Apart from the pictures, write out the records that follow exactly.

Segment Open

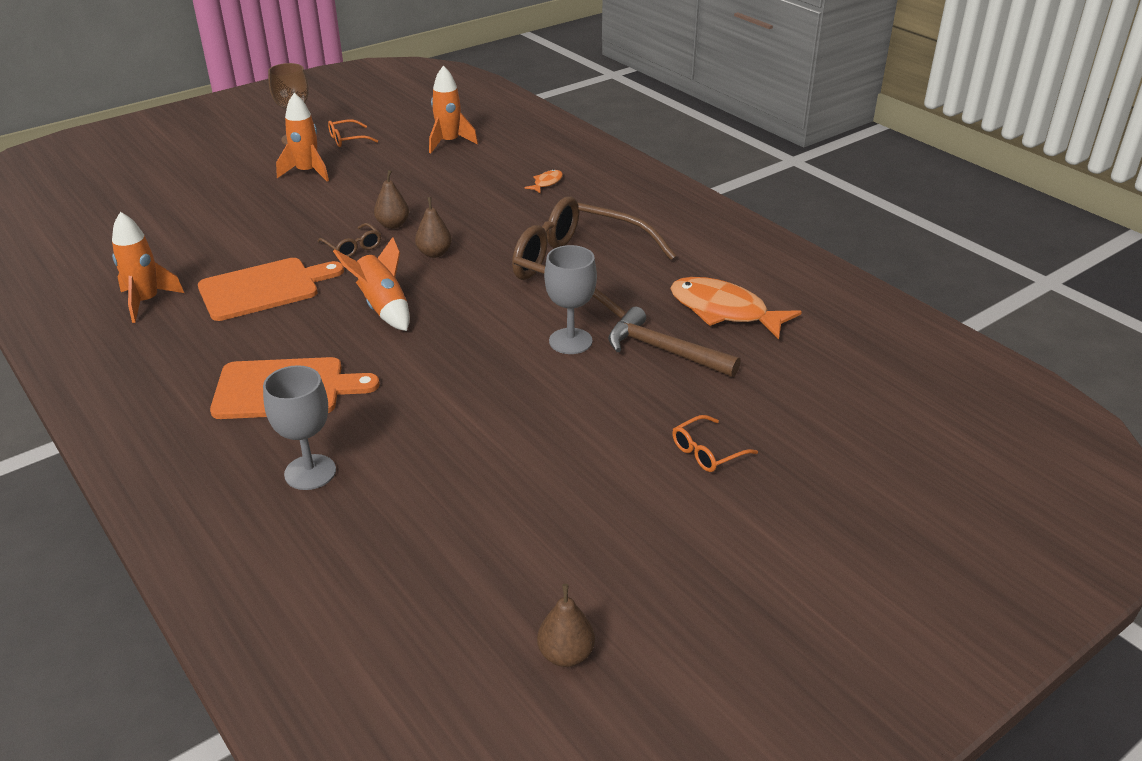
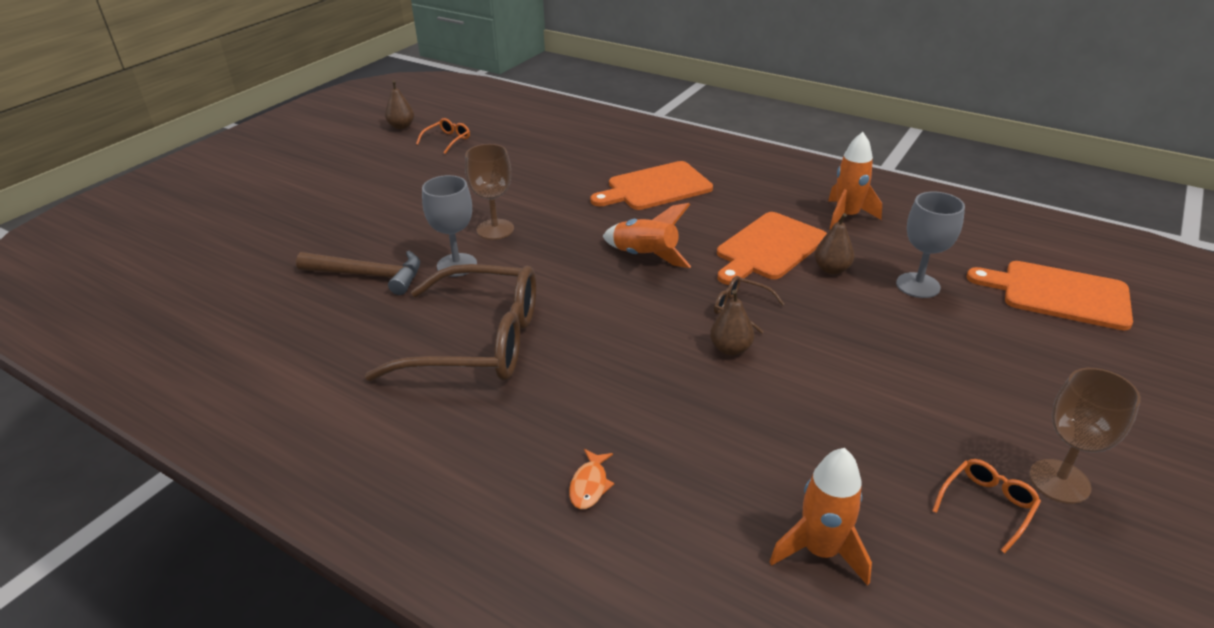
camera: 160 degrees right, 0 degrees up
(112, 206) = (1058, 294): none -> orange cutting board
(307, 172) = (939, 408): orange rocket -> none
(310, 472) = (589, 155): grey goblet -> grey goblet (918, 285)
(434, 253) = (648, 322): brown pear -> brown pear (831, 269)
(510, 375) = (495, 229): none -> brown goblet
(707, 452) = (329, 214): orange glasses -> orange glasses (447, 140)
(724, 311) = (309, 327): orange fish -> none

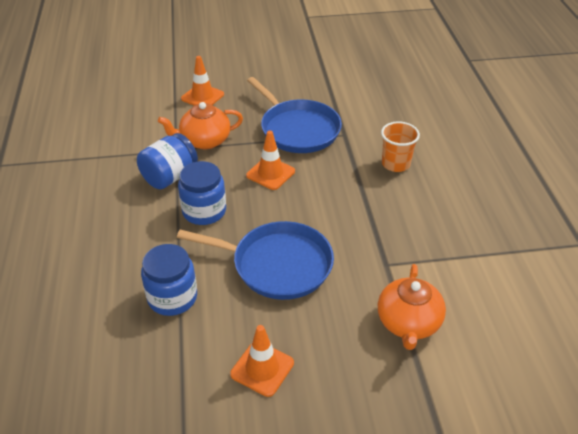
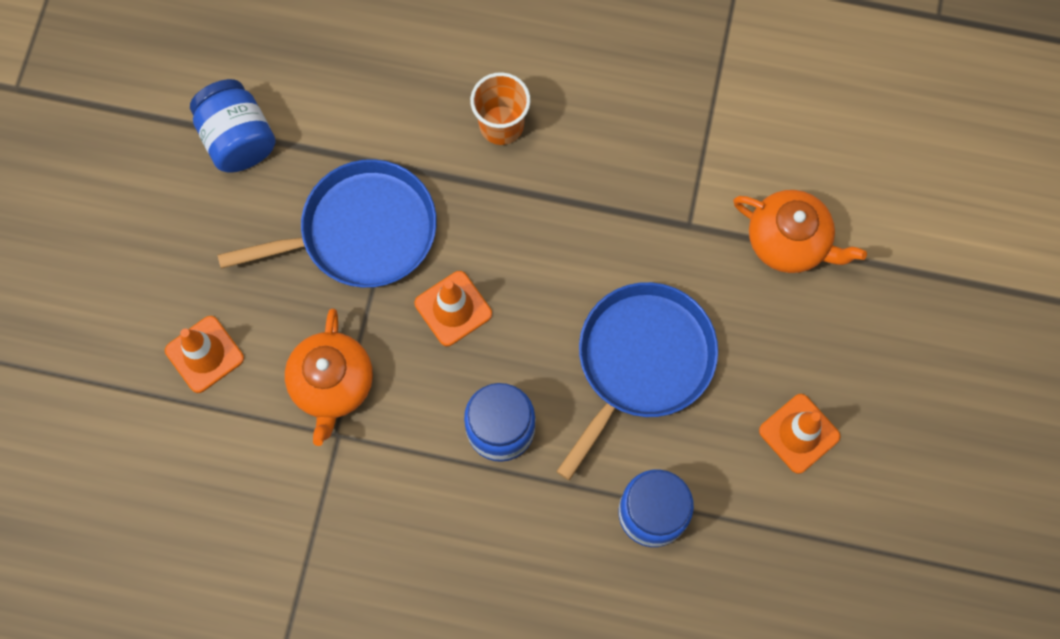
camera: 70 degrees left, 30 degrees up
(169, 177) = (402, 460): blue jar -> blue jar (238, 139)

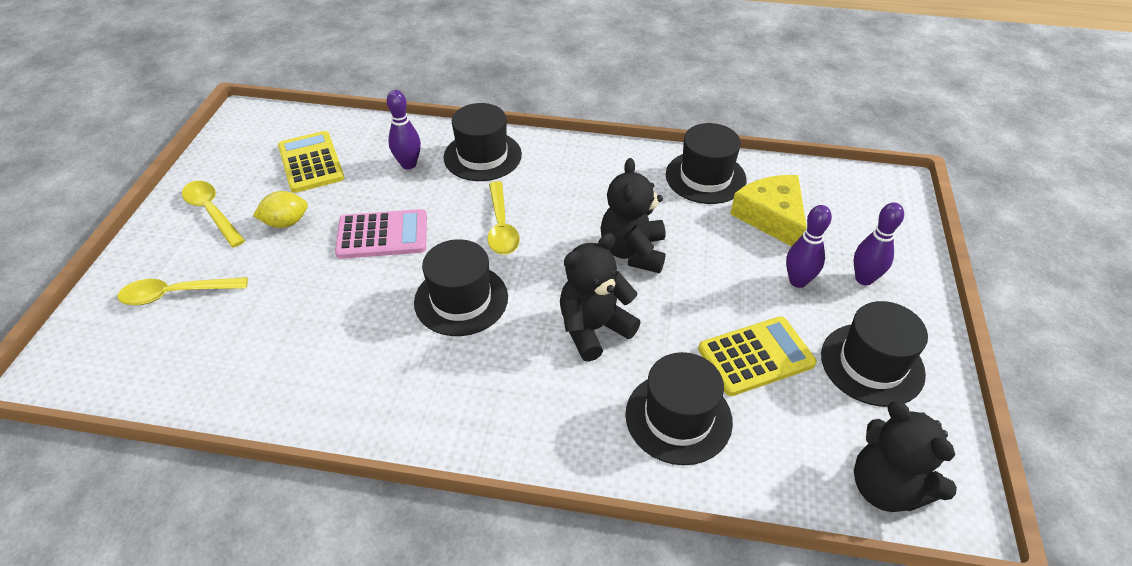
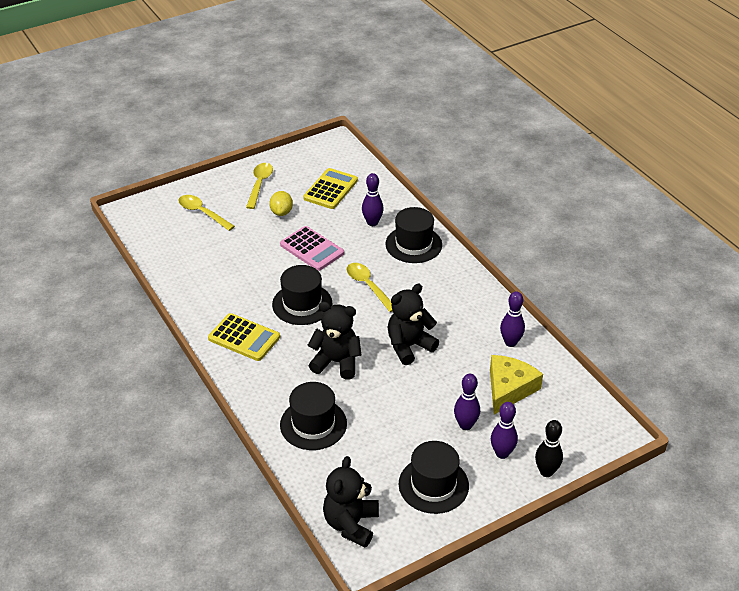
camera: 50 degrees right, 5 degrees down
(286, 222) = (281, 212): yellow lemon -> yellow lemon turned 60 degrees clockwise
(501, 227) = (368, 286): yellow spoon -> yellow spoon turned 105 degrees clockwise
(705, 177) = (510, 342): black hat -> purple bowling pin
(756, 356) = (386, 434): yellow calculator -> yellow calculator (244, 338)
(916, 262) = (546, 472): none -> black bowling pin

Segment Closed

> [Answer to this exercise]
camera: 160 degrees right, 0 degrees up
(112, 206) = (1058, 294): none -> orange cutting board
(307, 172) = (939, 408): orange rocket -> none
(310, 472) = (589, 155): grey goblet -> grey goblet (918, 285)
(434, 253) = (648, 322): brown pear -> brown pear (831, 269)
(510, 375) = (495, 229): none -> brown goblet
(707, 452) = (329, 214): orange glasses -> orange glasses (447, 140)
(724, 311) = (309, 327): orange fish -> none

camera: 70 degrees left, 30 degrees up
(169, 177) = (402, 460): blue jar -> blue jar (238, 139)

camera: 50 degrees right, 5 degrees down
(286, 222) = (281, 212): yellow lemon -> yellow lemon turned 60 degrees clockwise
(501, 227) = (368, 286): yellow spoon -> yellow spoon turned 105 degrees clockwise
(705, 177) = (510, 342): black hat -> purple bowling pin
(756, 356) = (386, 434): yellow calculator -> yellow calculator (244, 338)
(916, 262) = (546, 472): none -> black bowling pin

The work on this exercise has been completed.